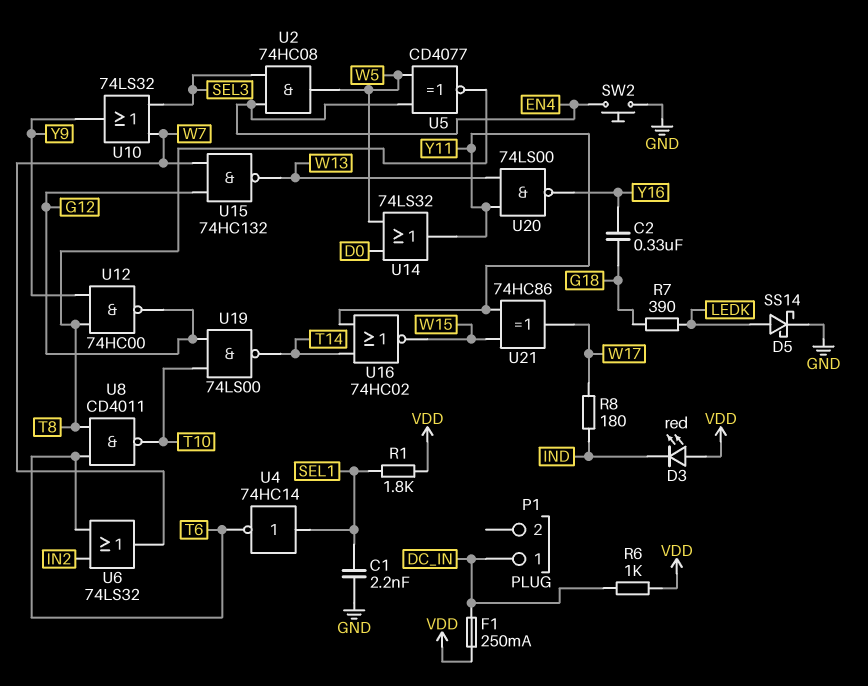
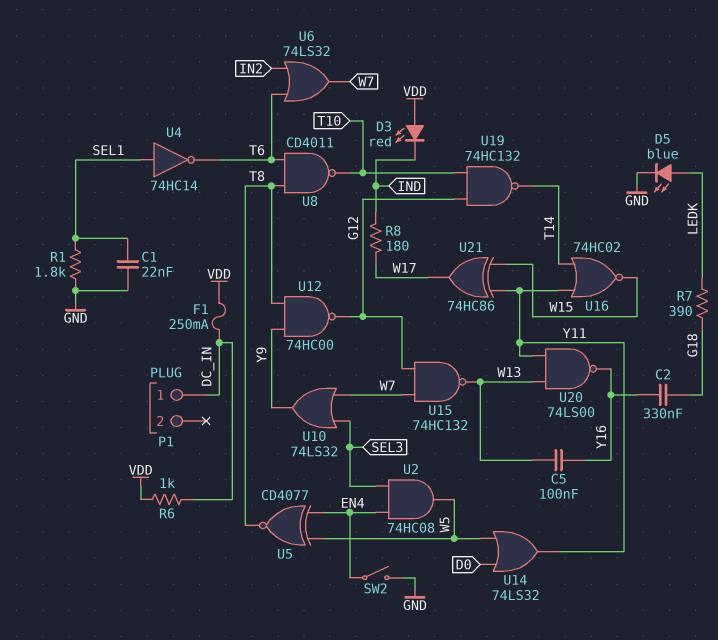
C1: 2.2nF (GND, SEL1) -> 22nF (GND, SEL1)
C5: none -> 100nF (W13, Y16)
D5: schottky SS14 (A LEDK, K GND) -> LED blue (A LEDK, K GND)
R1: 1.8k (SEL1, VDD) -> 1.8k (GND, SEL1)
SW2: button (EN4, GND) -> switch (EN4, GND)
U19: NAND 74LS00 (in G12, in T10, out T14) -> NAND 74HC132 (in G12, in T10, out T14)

——————

> Work order: When you retype the listing, keep every line exactly as it is and drop the pictures.

> Result for this task:
C1: 2.2nF (GND, SEL1) -> 22nF (GND, SEL1)
C5: none -> 100nF (W13, Y16)
D5: schottky SS14 (A LEDK, K GND) -> LED blue (A LEDK, K GND)
R1: 1.8k (SEL1, VDD) -> 1.8k (GND, SEL1)
SW2: button (EN4, GND) -> switch (EN4, GND)
U19: NAND 74LS00 (in G12, in T10, out T14) -> NAND 74HC132 (in G12, in T10, out T14)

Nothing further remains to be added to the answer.